AÇÃO NECESSÁRIA
Transcreva todo o material abaixo, linha por linha e sem nenhuma alteração, deixando as imagens fora da resposta.

DADOS BRUTOS
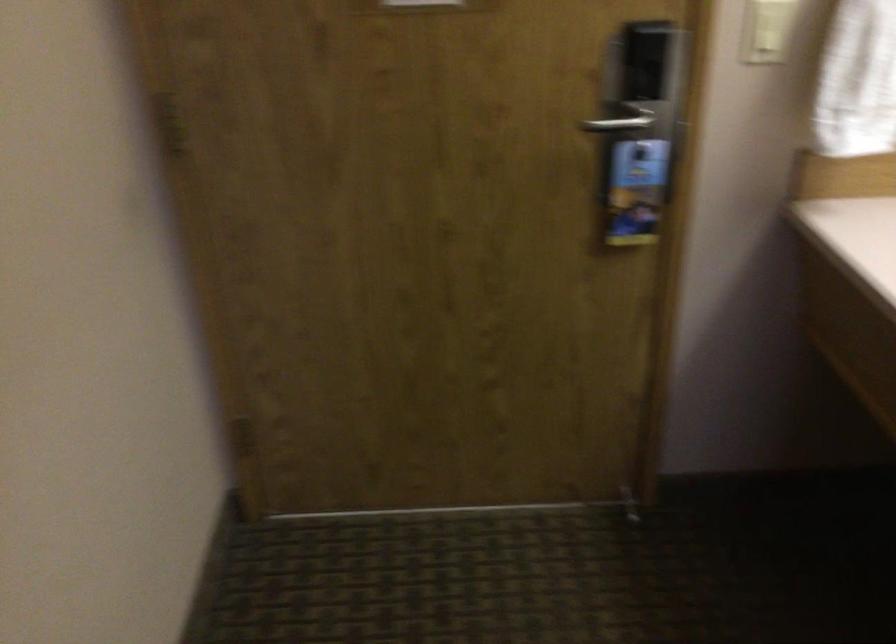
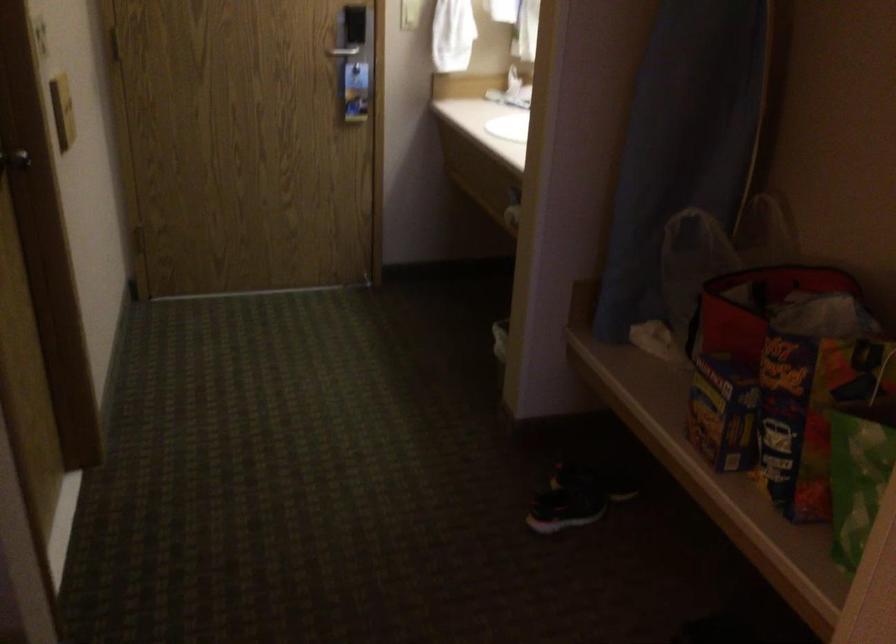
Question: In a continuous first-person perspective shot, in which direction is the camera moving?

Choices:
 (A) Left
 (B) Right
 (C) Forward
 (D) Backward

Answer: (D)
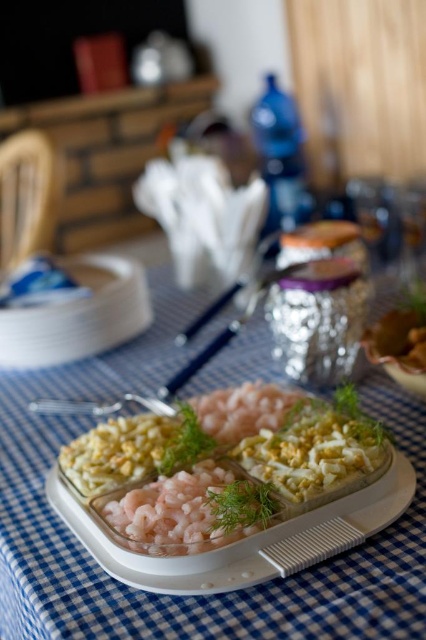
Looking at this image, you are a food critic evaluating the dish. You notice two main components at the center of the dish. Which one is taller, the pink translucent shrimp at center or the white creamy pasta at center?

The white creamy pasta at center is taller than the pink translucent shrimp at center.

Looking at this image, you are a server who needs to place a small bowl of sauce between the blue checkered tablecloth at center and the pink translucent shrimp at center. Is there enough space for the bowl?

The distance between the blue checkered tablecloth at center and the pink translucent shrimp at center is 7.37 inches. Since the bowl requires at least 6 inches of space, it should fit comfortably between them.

RESPOSTA ESCRITA
Question: In a continuous first-person perspective shot, in which direction is the camera moving?

Choices:
 (A) Left
 (B) Right
 (C) Forward
 (D) Backward

Answer: (D)
Looking at this image, you are a food critic evaluating the dish. You notice two main components at the center of the dish. Which one is taller, the pink translucent shrimp at center or the white creamy pasta at center?

The white creamy pasta at center is taller than the pink translucent shrimp at center.

Looking at this image, you are a server who needs to place a small bowl of sauce between the blue checkered tablecloth at center and the pink translucent shrimp at center. Is there enough space for the bowl?

The distance between the blue checkered tablecloth at center and the pink translucent shrimp at center is 7.37 inches. Since the bowl requires at least 6 inches of space, it should fit comfortably between them.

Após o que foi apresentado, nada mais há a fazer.